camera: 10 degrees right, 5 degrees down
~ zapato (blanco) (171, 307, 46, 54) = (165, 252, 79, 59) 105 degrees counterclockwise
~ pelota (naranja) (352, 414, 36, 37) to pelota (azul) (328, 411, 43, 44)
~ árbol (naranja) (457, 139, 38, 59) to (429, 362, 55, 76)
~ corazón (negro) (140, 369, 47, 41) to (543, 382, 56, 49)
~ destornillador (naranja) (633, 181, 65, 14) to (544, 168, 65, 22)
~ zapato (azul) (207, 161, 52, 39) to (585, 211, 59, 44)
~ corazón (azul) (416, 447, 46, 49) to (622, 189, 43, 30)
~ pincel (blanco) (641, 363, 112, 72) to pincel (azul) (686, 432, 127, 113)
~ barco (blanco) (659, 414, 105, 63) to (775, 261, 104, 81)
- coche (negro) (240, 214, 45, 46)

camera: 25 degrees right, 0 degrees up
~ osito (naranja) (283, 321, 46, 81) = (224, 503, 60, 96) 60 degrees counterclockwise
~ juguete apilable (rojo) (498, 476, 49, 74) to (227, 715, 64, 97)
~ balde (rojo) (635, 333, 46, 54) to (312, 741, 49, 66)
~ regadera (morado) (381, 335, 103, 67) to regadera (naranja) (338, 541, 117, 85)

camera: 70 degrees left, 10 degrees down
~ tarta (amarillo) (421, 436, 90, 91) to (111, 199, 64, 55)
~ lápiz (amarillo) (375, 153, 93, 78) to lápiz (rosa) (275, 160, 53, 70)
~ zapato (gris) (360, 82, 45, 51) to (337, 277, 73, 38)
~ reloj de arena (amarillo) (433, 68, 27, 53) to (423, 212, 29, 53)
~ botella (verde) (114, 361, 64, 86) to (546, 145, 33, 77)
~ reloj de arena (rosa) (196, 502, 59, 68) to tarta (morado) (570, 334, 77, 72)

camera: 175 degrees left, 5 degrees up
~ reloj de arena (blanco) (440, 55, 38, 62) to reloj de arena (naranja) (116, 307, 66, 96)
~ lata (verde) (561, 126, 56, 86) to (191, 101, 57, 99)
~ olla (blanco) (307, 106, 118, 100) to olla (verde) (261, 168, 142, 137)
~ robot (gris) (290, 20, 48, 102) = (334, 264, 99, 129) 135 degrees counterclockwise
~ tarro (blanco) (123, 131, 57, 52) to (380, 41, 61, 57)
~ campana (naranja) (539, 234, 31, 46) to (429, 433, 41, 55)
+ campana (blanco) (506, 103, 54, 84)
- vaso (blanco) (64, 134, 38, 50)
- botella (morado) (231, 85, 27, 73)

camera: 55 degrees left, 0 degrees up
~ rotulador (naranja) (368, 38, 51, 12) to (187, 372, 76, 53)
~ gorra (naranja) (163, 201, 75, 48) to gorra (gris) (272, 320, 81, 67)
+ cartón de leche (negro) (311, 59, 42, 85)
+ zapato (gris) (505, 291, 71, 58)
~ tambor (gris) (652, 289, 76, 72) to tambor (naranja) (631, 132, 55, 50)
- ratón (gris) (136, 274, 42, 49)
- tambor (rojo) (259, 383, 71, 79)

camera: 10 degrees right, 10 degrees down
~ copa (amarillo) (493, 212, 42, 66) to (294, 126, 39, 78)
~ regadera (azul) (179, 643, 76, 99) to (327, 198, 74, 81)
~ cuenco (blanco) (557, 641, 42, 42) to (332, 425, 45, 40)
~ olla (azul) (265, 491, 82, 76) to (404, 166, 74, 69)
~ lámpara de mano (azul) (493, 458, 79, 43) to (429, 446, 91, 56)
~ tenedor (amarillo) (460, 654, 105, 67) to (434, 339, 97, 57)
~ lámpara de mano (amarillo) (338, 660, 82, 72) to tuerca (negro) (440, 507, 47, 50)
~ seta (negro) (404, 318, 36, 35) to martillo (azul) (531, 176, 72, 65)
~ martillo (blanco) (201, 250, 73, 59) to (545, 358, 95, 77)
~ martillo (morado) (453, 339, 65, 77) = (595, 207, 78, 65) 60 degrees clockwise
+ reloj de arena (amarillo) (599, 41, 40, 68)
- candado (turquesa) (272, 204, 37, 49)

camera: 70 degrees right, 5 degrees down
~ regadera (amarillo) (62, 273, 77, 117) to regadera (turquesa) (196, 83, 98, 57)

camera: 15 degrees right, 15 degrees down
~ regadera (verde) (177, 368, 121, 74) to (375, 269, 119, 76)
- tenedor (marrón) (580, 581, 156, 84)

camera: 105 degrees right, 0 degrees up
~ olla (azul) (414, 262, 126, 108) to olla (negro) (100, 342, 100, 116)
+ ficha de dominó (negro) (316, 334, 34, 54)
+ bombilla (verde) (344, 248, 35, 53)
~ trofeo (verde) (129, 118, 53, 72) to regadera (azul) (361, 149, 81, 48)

- - -

* **Your goal**: Reproduce verbatim the lines above, from the line with "432, 127, 113)" through the line with "261, 104, 81)".

* **Output of the exercise**:
~ pincel (blanco) (641, 363, 112, 72) to pincel (azul) (686, 432, 127, 113)
~ barco (blanco) (659, 414, 105, 63) to (775, 261, 104, 81)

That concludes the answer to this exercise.